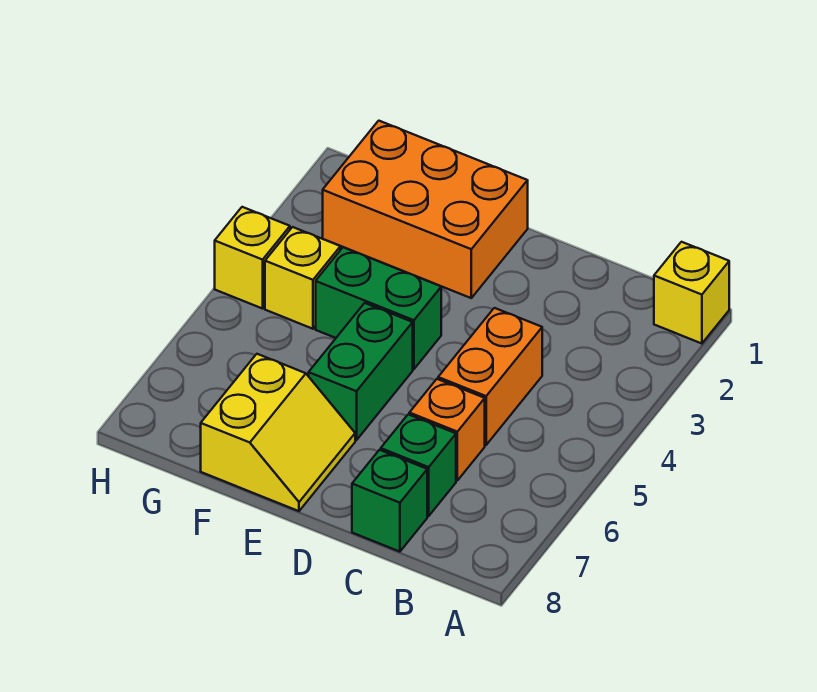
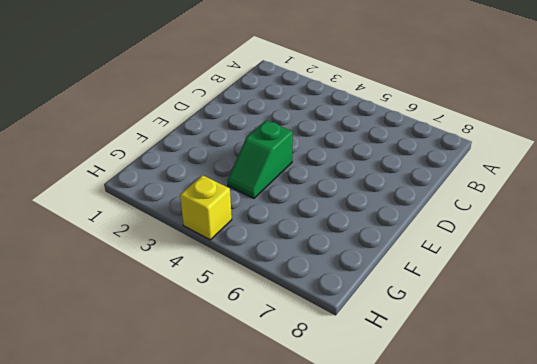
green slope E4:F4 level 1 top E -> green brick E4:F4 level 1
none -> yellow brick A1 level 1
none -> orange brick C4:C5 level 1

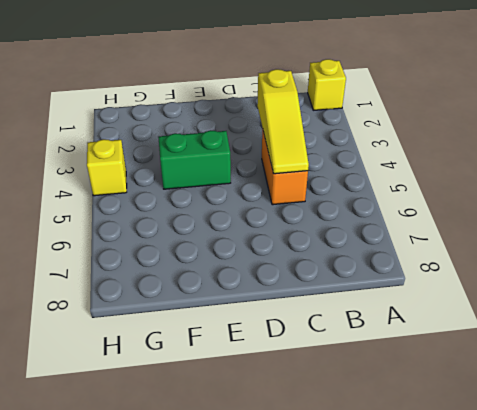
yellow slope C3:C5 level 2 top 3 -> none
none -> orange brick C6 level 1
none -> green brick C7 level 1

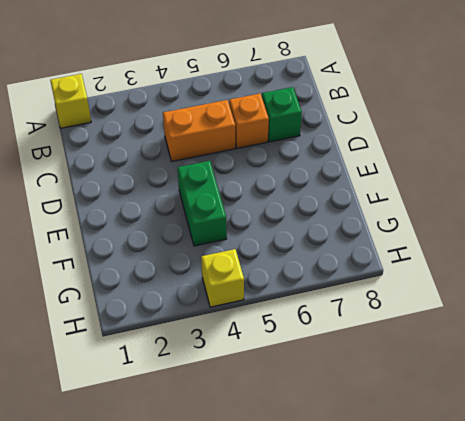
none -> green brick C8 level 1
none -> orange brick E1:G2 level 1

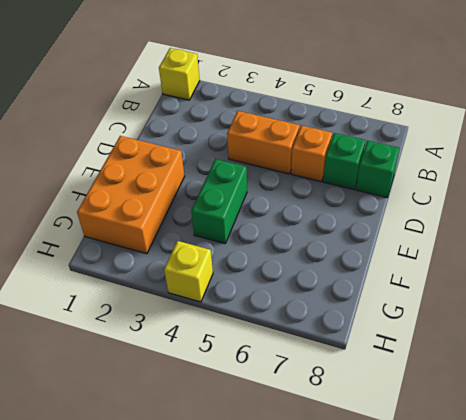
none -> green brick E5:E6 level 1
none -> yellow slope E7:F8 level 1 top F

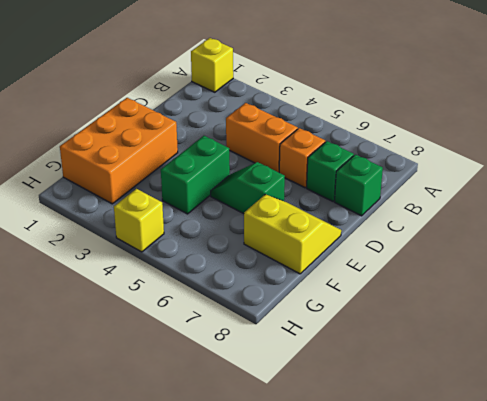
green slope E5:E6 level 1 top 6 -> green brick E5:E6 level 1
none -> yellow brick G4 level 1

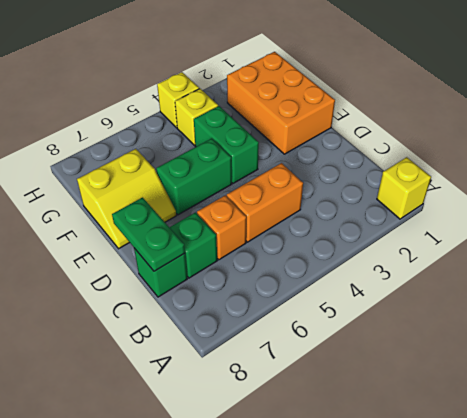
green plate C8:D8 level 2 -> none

* * *

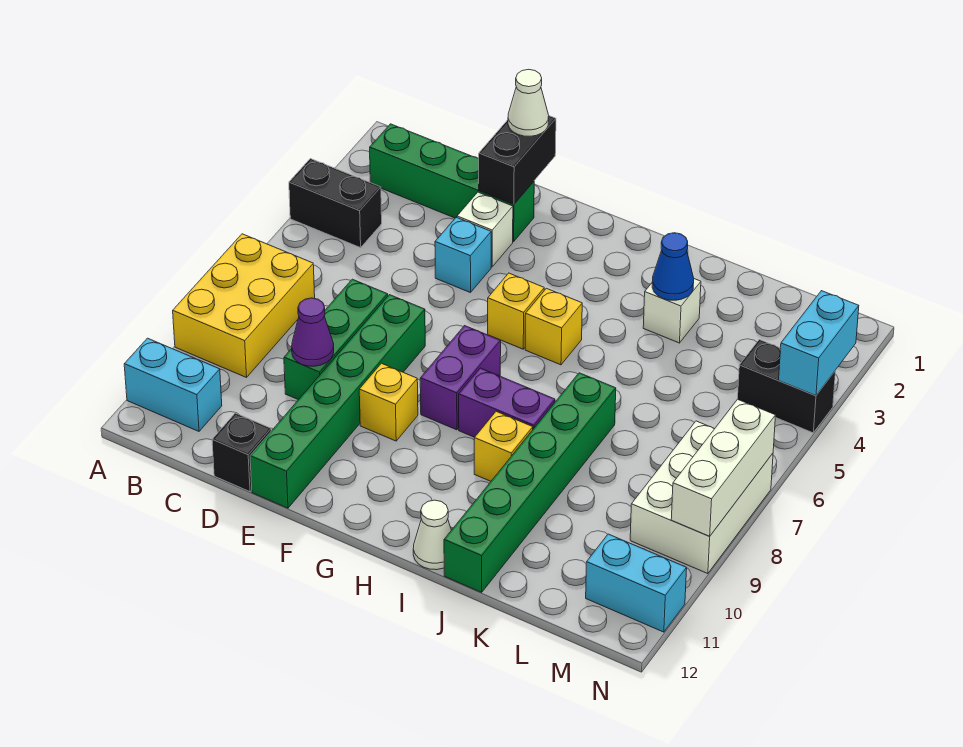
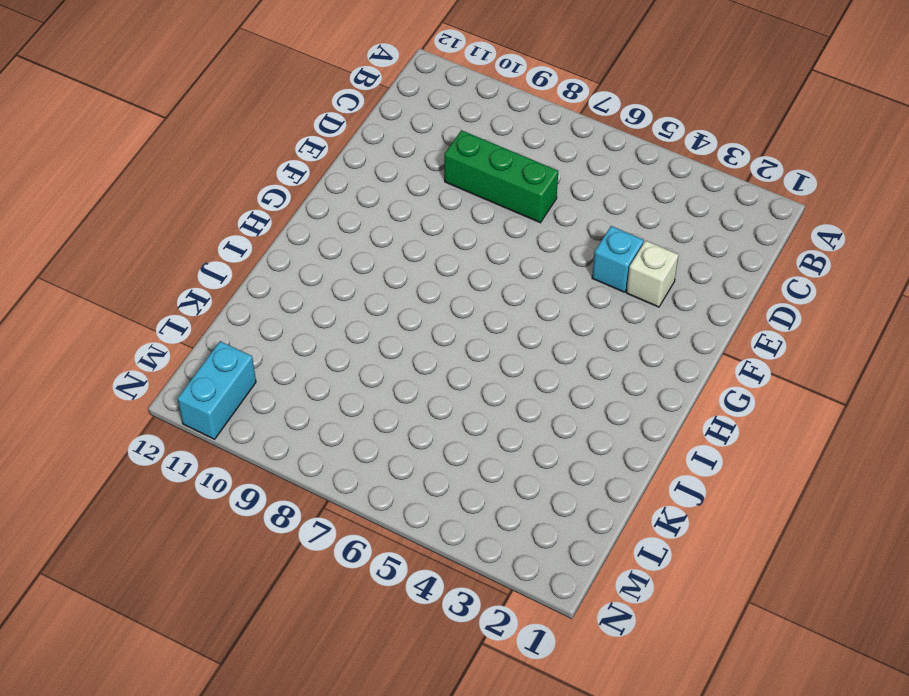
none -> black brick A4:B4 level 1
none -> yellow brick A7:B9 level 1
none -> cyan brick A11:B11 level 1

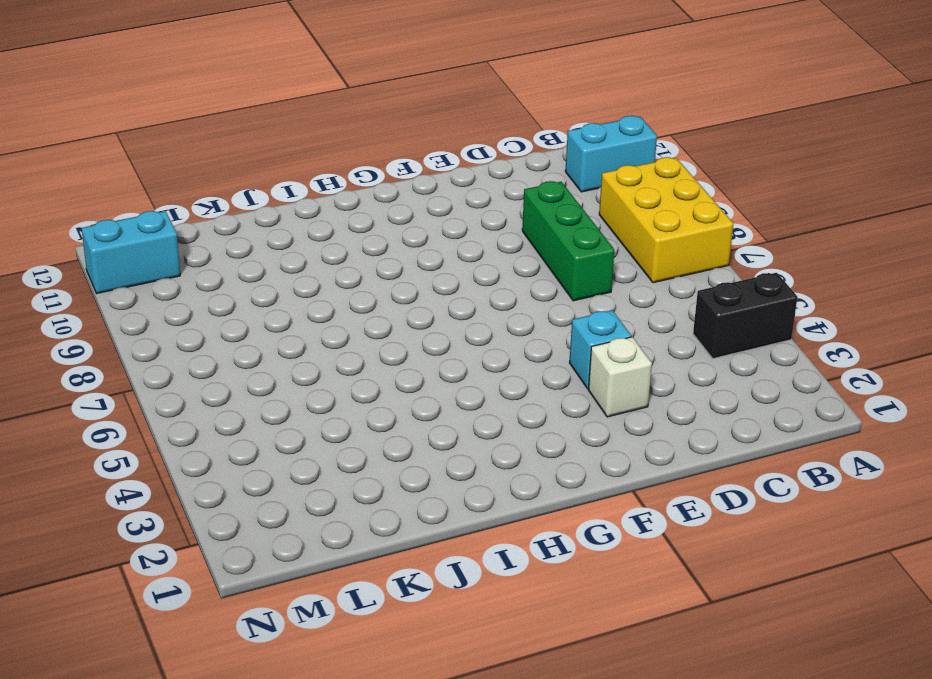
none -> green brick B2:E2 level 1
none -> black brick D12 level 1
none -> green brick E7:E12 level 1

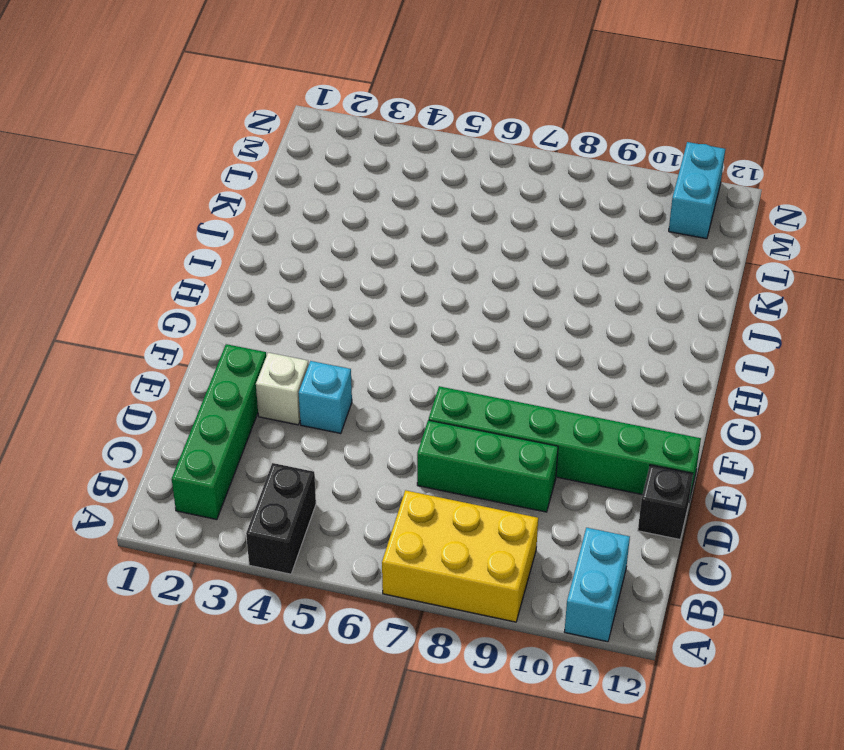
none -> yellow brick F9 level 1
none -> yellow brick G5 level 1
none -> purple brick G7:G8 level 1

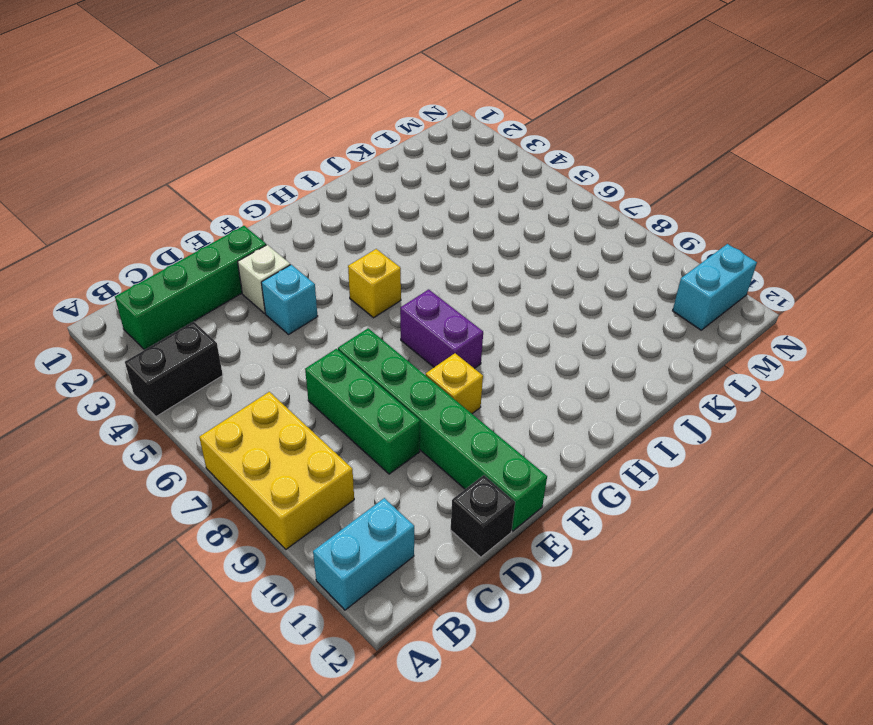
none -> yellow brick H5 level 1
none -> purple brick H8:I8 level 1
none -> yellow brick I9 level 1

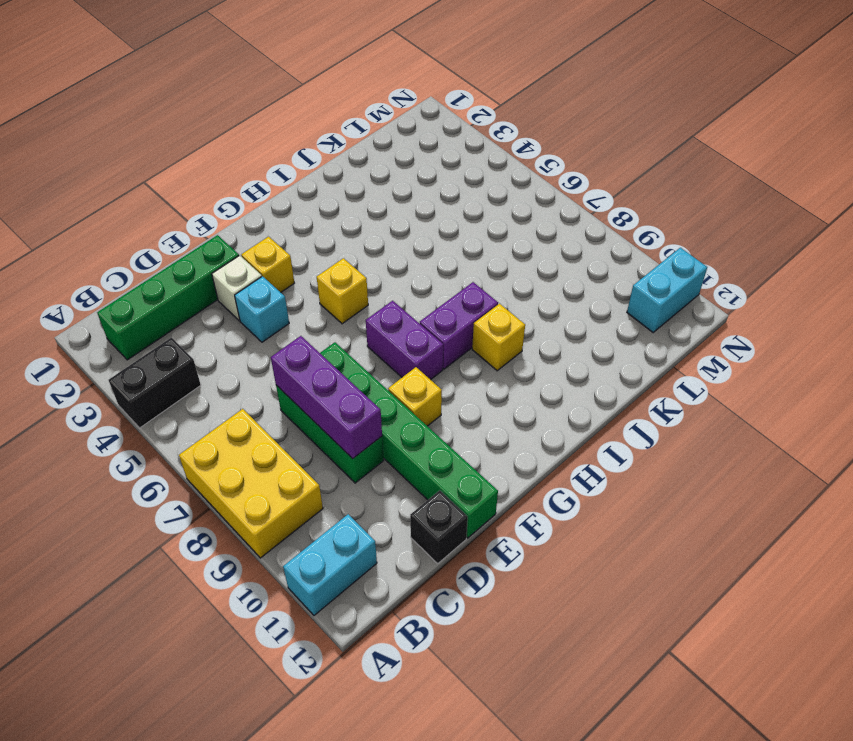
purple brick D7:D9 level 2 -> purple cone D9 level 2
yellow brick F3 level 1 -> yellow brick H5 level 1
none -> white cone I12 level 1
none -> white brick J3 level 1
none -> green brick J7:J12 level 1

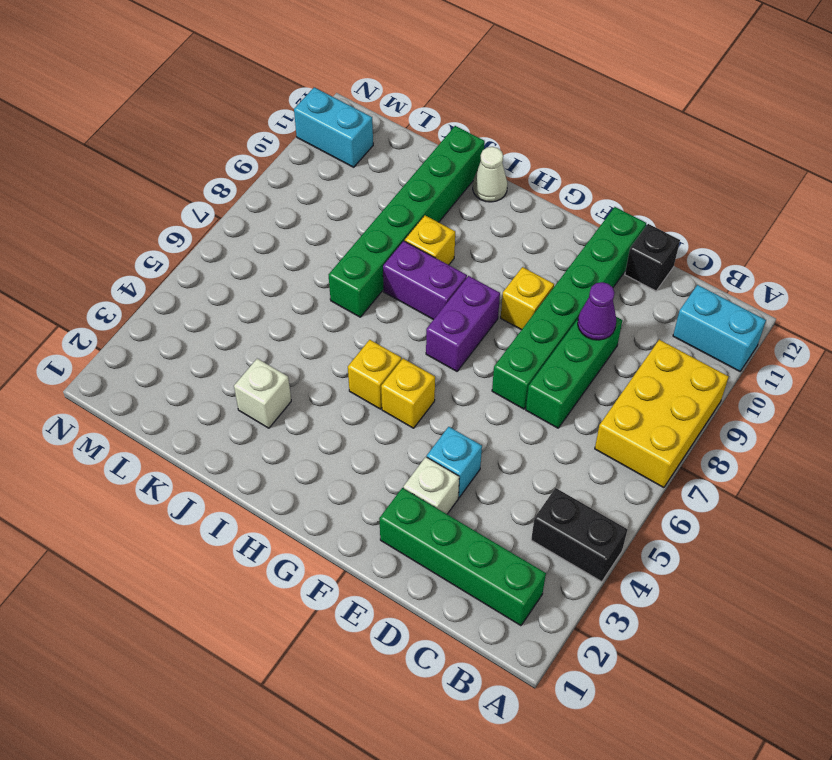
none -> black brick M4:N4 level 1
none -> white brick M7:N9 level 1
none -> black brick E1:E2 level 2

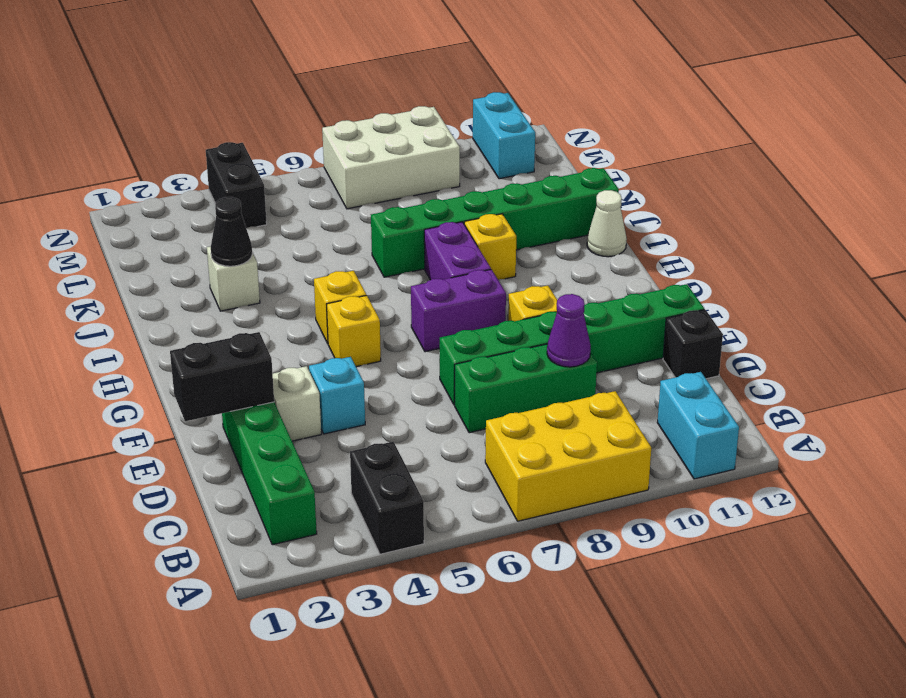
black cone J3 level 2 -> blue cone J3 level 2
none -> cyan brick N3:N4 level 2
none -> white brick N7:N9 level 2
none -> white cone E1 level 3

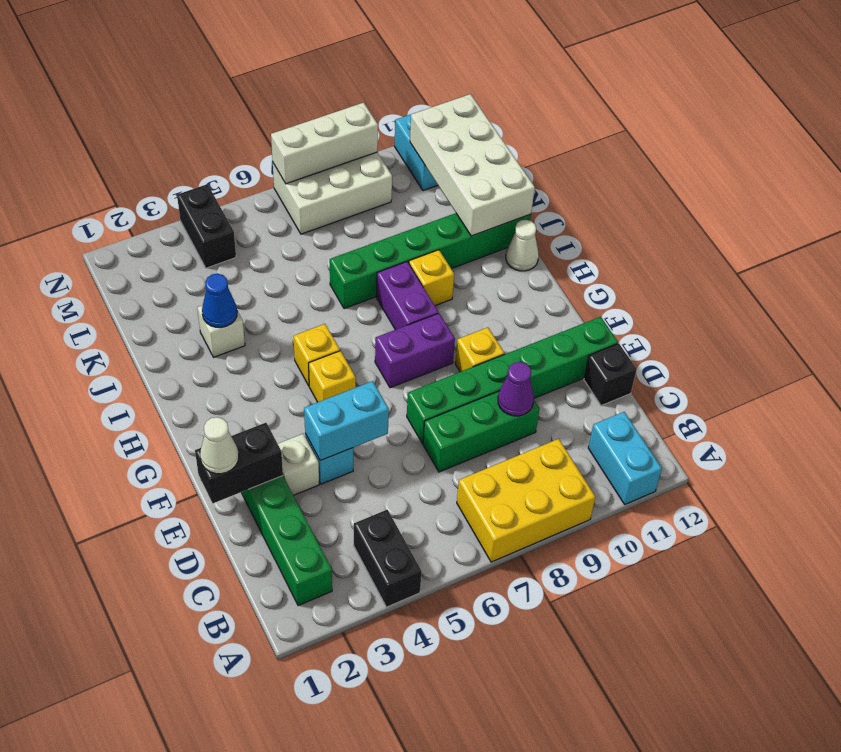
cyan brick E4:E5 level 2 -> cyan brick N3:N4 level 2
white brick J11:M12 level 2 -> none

### TASK TO COMPLETE
From the line containing "none -> green brick B2:E2 level 1" through the line containing "none -> green brick J7:J12 level 1", copy every line above exactly, without pictures.

### ANSWER BOX
none -> green brick B2:E2 level 1
none -> black brick D12 level 1
none -> green brick E7:E12 level 1

none -> yellow brick F9 level 1
none -> yellow brick G5 level 1
none -> purple brick G7:G8 level 1

none -> yellow brick H5 level 1
none -> purple brick H8:I8 level 1
none -> yellow brick I9 level 1

purple brick D7:D9 level 2 -> purple cone D9 level 2
yellow brick F3 level 1 -> yellow brick H5 level 1
none -> white cone I12 level 1
none -> white brick J3 level 1
none -> green brick J7:J12 level 1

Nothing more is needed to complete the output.